What is being asked: For this exercise, copy each line of the records that contains the word "star".
────────────────
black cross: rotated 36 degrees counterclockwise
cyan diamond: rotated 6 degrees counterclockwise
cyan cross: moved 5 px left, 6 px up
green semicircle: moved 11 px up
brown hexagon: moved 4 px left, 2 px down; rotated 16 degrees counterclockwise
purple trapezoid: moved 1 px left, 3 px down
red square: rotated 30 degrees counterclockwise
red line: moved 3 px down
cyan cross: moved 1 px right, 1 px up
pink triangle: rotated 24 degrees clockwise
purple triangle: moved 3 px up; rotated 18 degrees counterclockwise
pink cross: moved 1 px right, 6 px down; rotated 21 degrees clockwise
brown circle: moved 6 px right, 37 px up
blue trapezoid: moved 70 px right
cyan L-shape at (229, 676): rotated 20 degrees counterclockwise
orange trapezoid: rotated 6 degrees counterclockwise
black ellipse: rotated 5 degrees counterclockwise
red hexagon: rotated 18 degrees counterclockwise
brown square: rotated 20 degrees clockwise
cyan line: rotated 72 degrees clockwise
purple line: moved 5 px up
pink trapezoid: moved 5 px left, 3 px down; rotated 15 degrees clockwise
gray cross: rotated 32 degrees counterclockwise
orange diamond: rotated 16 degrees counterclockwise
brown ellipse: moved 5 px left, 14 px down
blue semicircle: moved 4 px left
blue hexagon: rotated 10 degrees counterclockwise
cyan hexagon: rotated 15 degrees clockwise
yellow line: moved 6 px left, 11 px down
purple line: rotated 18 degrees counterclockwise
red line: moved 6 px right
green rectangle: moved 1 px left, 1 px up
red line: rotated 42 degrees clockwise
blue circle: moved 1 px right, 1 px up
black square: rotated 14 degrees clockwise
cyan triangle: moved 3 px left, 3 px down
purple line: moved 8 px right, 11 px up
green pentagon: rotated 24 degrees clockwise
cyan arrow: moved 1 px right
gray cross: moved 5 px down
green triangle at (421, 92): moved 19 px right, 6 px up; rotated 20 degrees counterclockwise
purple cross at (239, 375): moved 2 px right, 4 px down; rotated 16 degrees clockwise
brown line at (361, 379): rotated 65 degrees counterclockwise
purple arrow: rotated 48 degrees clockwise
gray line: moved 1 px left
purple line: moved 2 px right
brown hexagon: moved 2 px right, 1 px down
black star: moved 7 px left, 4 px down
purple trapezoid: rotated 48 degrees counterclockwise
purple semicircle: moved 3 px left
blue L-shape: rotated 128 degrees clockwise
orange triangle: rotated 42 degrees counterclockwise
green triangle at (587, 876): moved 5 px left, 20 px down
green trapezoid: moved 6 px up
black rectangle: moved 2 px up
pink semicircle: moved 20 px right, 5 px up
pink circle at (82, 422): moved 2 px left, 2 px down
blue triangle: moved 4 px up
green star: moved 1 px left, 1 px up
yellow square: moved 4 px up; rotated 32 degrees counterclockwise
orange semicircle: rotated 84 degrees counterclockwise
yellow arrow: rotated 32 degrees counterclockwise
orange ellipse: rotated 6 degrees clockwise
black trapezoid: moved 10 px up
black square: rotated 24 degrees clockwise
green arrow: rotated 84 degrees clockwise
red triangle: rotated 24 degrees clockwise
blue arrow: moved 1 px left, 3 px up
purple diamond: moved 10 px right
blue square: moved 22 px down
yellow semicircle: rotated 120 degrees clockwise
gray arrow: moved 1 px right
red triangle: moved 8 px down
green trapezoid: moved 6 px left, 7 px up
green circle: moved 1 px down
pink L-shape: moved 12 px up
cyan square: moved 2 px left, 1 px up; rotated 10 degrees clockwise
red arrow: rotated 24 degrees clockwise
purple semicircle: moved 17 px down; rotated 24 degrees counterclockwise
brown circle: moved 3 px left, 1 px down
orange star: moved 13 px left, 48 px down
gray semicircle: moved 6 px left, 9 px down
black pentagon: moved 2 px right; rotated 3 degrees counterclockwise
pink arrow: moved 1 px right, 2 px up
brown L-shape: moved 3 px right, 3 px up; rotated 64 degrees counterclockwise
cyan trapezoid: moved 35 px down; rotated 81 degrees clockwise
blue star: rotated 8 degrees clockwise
────────────────
Your solution:
black star: moved 7 px left, 4 px down
green star: moved 1 px left, 1 px up
orange star: moved 13 px left, 48 px down
blue star: rotated 8 degrees clockwise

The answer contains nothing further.